▶ _GOAL OF THE EXERCISE_: Every record must be given again word for word; no picture belongs in the copy.

[Edit difference data]
□ □ □ □ □ □ □

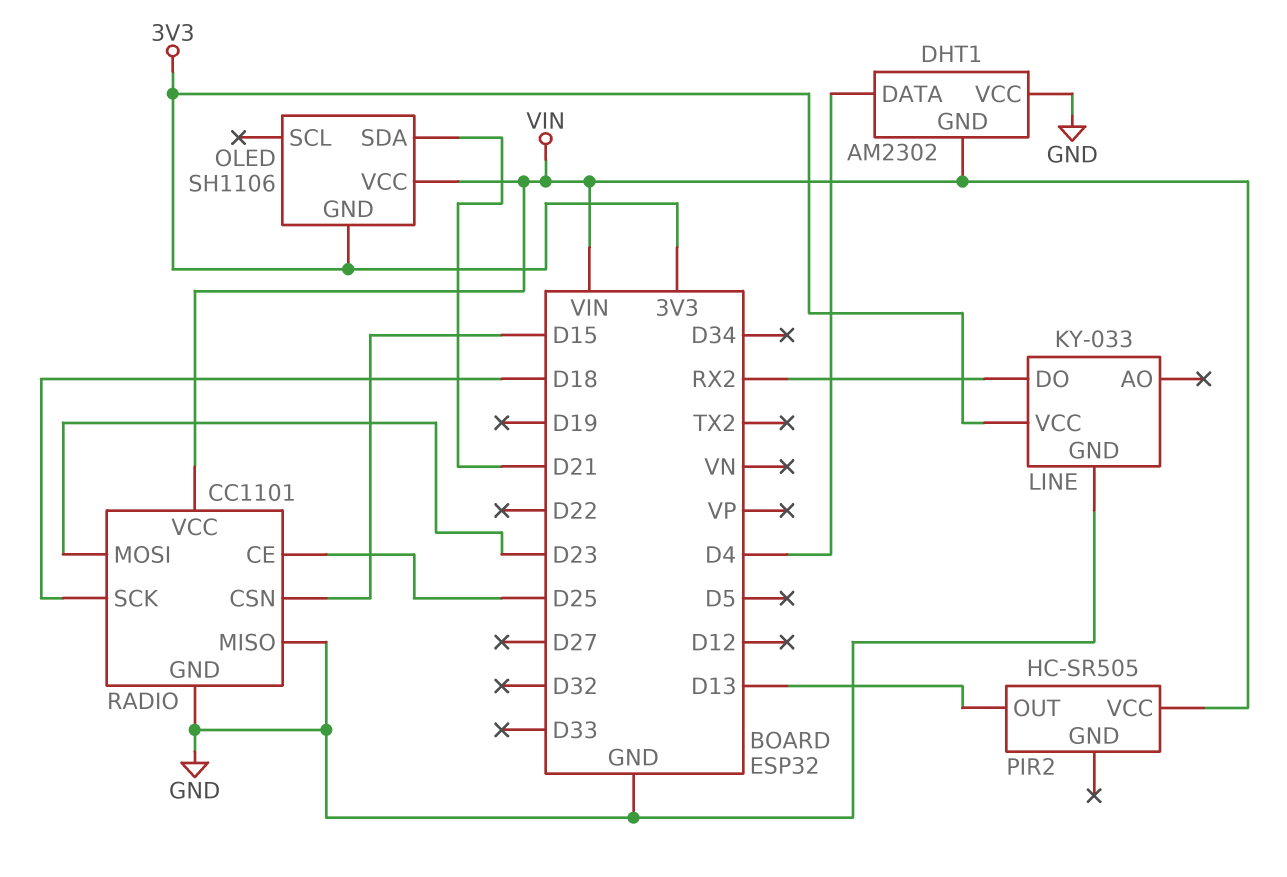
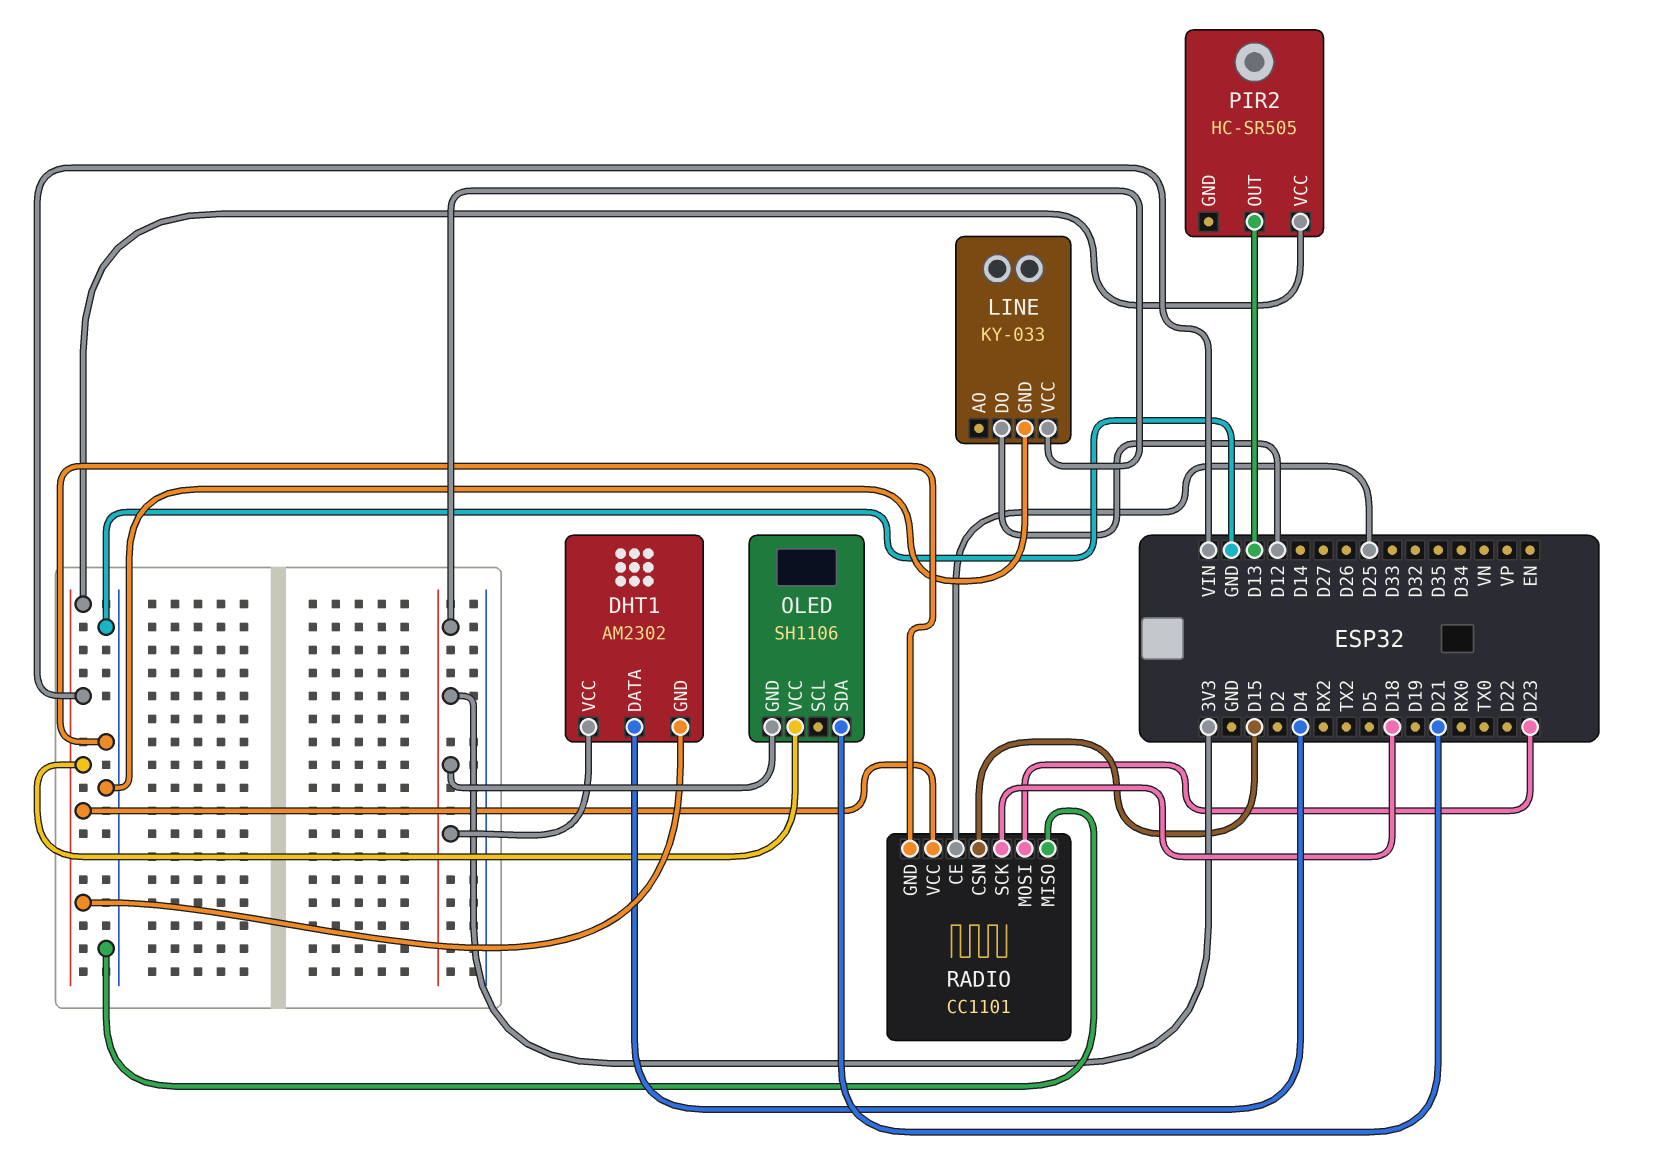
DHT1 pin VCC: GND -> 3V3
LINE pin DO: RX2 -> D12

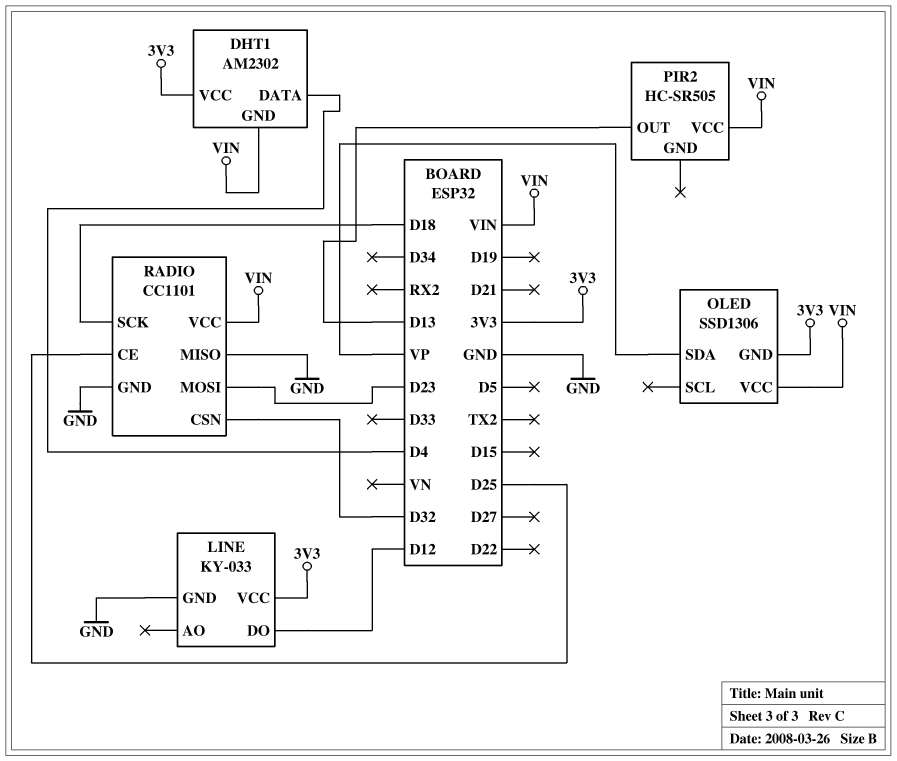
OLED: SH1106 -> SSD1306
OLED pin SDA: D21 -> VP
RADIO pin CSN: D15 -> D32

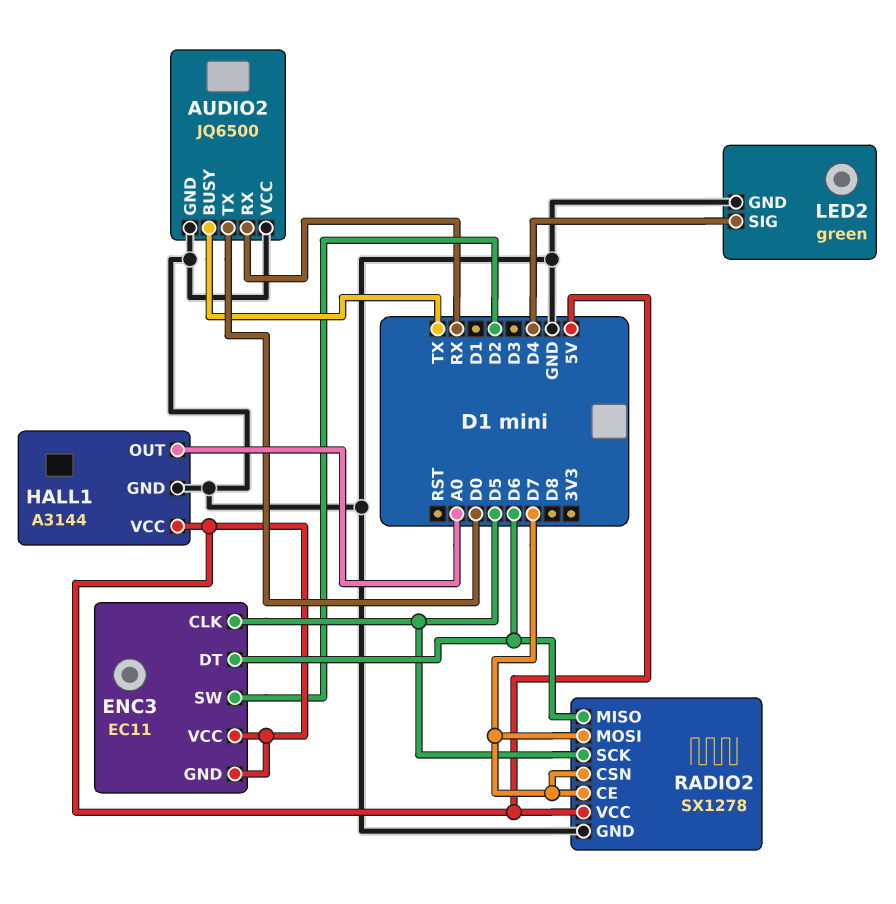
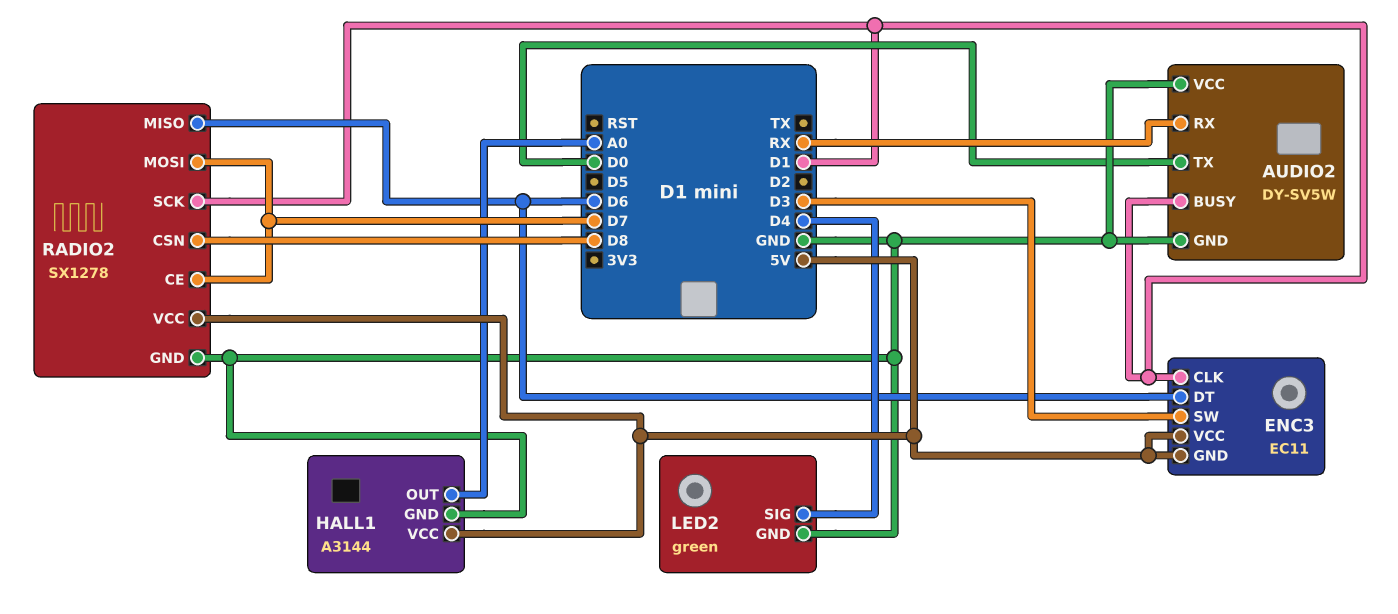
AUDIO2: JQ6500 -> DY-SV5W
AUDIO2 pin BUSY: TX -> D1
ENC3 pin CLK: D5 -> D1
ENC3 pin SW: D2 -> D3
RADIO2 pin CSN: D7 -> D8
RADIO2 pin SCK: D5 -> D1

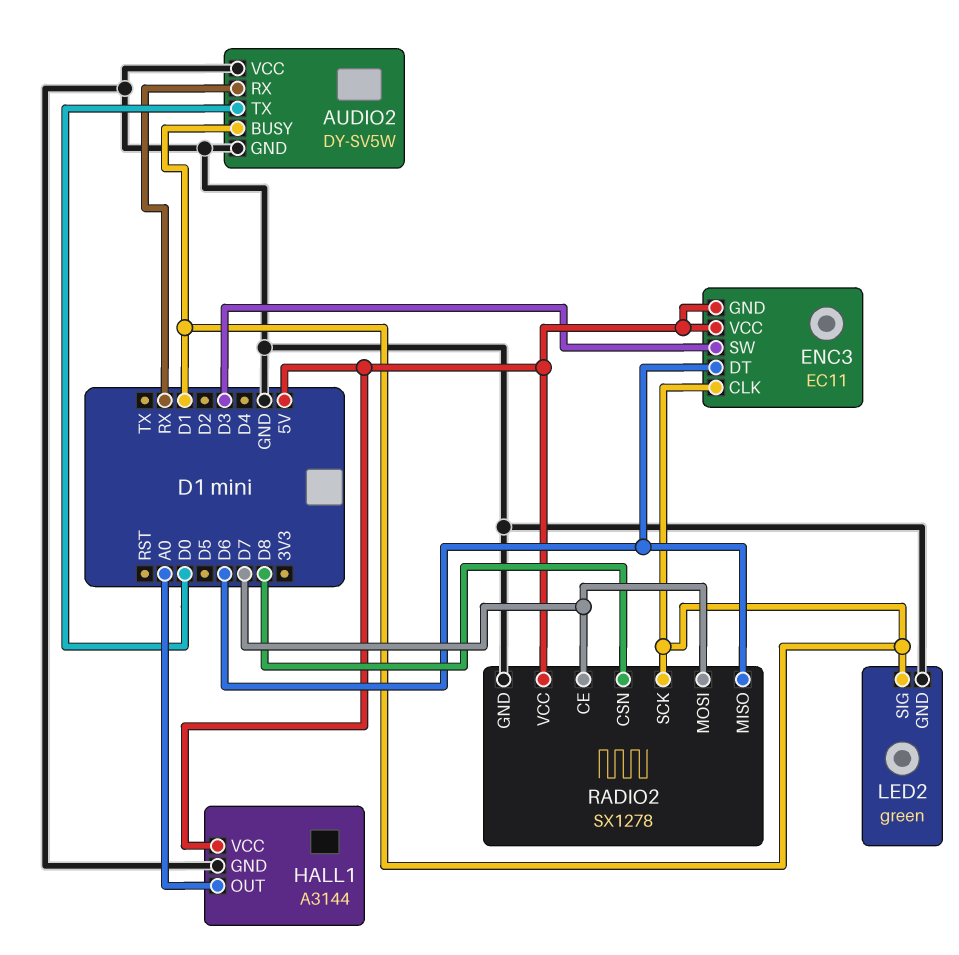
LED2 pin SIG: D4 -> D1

□ □ □ □ □ □ □

▶ _ANSWER BELOW_:
DHT1 pin VCC: GND -> 3V3
LINE pin DO: RX2 -> D12

OLED: SH1106 -> SSD1306
OLED pin SDA: D21 -> VP
RADIO pin CSN: D15 -> D32

AUDIO2: JQ6500 -> DY-SV5W
AUDIO2 pin BUSY: TX -> D1
ENC3 pin CLK: D5 -> D1
ENC3 pin SW: D2 -> D3
RADIO2 pin CSN: D7 -> D8
RADIO2 pin SCK: D5 -> D1

LED2 pin SIG: D4 -> D1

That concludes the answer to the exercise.